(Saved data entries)
--- START ---

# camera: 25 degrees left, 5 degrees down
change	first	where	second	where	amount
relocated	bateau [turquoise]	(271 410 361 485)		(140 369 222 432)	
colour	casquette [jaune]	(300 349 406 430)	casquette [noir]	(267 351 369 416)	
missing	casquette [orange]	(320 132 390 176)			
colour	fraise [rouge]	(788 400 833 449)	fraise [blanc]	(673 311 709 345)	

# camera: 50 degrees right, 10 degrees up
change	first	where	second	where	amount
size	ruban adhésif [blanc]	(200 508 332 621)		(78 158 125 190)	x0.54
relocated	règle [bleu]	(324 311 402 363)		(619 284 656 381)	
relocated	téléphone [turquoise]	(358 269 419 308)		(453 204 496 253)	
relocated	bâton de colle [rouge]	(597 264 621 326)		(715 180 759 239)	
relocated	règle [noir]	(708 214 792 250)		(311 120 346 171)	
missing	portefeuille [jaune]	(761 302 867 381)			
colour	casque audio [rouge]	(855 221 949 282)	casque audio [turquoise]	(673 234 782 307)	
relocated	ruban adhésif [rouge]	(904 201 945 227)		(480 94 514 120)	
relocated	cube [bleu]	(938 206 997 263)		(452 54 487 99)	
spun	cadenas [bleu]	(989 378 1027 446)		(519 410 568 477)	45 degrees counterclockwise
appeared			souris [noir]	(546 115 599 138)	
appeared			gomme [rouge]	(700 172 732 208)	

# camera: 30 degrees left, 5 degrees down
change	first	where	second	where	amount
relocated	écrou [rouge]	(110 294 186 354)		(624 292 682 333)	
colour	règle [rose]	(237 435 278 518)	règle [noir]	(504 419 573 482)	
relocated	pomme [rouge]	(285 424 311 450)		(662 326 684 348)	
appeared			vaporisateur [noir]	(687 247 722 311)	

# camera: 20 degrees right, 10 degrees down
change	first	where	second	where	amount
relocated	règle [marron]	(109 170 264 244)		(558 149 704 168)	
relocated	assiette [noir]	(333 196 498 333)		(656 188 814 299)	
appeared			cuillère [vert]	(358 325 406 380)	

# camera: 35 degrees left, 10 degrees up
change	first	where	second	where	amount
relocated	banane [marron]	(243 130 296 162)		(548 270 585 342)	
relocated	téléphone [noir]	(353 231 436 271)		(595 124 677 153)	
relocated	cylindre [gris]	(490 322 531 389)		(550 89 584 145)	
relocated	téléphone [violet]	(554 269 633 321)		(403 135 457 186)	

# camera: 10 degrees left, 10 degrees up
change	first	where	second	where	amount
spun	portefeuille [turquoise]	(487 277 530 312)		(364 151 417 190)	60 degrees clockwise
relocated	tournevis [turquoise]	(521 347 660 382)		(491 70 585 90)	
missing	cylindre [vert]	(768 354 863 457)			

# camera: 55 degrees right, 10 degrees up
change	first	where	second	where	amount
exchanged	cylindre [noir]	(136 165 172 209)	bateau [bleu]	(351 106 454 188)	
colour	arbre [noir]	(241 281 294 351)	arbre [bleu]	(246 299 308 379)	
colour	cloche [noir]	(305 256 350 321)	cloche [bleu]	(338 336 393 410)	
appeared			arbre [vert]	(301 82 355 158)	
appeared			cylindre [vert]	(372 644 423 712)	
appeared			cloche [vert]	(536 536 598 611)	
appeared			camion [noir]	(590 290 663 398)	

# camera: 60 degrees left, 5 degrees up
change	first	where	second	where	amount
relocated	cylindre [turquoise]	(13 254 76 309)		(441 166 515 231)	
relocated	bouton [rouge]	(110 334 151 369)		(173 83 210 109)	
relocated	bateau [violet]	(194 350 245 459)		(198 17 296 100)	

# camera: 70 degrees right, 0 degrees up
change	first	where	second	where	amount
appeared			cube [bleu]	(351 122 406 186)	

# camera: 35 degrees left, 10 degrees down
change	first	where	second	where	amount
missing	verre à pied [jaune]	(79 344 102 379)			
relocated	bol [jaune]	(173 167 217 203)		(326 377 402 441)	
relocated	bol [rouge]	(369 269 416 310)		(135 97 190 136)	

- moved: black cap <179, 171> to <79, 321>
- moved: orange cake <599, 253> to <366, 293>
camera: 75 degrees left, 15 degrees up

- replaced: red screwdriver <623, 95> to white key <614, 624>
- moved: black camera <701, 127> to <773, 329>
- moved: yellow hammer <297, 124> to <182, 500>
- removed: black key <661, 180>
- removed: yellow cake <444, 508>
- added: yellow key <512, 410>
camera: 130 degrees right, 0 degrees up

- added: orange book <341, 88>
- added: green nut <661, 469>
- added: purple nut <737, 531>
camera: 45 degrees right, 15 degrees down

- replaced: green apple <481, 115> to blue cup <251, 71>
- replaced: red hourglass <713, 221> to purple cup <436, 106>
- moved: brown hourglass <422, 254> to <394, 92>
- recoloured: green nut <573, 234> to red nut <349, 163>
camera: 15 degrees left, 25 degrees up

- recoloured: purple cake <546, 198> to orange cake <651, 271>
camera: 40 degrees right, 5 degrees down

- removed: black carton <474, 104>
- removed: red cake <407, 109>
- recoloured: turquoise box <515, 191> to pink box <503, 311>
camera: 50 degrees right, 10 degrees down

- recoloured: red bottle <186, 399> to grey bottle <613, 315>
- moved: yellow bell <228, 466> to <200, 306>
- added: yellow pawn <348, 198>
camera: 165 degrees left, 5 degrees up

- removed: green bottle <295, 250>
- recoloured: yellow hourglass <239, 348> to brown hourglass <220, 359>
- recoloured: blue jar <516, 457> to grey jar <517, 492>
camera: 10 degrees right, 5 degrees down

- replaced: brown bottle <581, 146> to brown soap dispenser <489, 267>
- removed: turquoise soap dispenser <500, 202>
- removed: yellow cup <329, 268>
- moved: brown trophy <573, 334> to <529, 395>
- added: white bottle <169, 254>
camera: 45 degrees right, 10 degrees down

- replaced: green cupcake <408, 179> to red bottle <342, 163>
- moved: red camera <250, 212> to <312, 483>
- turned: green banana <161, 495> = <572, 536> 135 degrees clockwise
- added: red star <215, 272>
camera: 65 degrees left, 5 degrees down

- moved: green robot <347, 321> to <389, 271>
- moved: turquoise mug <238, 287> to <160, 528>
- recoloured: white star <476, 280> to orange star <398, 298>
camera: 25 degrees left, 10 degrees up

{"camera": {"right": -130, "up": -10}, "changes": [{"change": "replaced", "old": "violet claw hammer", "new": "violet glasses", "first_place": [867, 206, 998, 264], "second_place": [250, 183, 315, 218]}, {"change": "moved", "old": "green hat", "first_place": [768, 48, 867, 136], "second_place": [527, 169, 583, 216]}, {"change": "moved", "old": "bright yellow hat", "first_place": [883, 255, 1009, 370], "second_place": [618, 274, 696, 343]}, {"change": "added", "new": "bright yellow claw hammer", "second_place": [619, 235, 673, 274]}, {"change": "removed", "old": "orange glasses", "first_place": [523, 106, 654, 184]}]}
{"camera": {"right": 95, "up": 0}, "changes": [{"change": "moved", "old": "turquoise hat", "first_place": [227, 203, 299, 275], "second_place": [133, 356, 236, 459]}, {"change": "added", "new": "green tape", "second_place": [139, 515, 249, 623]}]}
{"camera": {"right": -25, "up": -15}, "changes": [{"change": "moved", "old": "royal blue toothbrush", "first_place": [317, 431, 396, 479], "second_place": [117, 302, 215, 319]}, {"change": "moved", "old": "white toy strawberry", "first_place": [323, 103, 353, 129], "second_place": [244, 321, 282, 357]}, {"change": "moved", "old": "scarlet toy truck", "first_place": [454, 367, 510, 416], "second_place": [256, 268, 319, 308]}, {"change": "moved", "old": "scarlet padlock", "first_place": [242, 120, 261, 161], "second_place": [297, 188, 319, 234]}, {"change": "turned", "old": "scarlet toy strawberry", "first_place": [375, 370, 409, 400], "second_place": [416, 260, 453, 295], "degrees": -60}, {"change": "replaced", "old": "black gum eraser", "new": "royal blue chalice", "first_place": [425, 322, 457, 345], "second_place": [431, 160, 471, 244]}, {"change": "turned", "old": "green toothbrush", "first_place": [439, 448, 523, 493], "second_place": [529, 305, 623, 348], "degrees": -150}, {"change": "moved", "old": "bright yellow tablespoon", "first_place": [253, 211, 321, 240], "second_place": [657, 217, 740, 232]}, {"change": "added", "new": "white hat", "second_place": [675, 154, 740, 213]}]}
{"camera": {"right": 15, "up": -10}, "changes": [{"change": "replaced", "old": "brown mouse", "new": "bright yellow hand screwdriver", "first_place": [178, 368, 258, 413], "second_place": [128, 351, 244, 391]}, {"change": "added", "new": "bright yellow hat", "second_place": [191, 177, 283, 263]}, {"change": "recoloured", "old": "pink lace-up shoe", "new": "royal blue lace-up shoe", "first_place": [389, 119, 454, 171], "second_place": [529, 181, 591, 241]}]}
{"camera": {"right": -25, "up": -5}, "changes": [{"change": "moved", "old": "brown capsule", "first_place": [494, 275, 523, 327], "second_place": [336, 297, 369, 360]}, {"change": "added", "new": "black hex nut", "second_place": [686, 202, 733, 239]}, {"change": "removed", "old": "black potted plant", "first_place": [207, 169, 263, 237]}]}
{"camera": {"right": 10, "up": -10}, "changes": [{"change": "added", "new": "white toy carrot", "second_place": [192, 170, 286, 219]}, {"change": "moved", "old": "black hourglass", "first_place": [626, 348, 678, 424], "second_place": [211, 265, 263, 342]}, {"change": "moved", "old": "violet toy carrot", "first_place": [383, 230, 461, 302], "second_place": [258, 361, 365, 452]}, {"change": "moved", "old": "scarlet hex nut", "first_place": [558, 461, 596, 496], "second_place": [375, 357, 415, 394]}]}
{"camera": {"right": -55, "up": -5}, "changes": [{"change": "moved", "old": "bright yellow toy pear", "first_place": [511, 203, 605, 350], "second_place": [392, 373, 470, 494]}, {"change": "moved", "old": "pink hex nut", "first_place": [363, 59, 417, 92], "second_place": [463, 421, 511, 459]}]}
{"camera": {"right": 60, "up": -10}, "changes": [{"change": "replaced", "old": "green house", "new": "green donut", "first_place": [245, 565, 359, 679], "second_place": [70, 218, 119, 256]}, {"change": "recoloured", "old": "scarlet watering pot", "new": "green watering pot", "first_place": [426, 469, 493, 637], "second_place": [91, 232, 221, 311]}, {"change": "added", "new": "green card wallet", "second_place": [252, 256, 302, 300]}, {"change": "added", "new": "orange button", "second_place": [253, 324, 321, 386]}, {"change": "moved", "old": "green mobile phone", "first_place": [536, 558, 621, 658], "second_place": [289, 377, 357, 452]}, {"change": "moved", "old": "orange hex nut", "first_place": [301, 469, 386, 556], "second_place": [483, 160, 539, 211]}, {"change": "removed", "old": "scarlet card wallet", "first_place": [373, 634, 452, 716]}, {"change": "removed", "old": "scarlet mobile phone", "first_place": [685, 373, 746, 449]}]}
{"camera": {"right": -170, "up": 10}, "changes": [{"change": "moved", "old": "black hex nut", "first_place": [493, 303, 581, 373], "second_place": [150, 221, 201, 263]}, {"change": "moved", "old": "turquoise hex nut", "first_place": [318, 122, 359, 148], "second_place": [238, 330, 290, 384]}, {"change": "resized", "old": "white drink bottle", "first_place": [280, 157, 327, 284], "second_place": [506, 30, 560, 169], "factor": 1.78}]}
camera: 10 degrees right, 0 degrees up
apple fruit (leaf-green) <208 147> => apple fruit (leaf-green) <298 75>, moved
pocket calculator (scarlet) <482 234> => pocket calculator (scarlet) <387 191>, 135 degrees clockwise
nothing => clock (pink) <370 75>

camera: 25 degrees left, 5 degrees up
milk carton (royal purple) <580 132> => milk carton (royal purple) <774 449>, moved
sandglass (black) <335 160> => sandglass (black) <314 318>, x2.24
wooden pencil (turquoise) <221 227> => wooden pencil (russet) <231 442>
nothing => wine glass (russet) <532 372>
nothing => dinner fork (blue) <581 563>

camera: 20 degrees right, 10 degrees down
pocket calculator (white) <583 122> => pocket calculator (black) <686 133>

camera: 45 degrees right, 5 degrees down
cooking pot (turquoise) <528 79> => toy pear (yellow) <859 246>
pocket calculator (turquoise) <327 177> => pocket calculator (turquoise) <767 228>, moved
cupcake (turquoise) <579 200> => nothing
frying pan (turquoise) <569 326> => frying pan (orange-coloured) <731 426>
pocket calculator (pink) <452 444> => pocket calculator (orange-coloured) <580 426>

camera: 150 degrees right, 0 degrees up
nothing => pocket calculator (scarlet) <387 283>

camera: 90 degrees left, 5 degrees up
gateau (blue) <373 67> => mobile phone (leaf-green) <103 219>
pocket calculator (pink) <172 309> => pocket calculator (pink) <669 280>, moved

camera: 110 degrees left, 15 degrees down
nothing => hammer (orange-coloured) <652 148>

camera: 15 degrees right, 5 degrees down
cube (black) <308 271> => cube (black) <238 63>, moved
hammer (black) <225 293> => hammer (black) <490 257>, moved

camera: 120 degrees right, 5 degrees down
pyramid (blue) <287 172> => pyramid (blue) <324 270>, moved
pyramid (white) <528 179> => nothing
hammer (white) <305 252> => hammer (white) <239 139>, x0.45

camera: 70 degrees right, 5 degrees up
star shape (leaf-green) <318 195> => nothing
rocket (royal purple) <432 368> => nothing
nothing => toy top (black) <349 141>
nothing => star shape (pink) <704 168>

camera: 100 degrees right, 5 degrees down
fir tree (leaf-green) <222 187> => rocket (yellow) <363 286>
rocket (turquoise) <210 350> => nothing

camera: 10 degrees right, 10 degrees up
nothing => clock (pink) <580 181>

--- END ---

> Task description
One inclusive range is required: first line of the data through the line containing "132 390 176)". Set it down exactly and output nothing else.

> Task result
# camera: 25 degrees left, 5 degrees down
change	first	where	second	where	amount
relocated	bateau [turquoise]	(271 410 361 485)		(140 369 222 432)	
colour	casquette [jaune]	(300 349 406 430)	casquette [noir]	(267 351 369 416)	
missing	casquette [orange]	(320 132 390 176)			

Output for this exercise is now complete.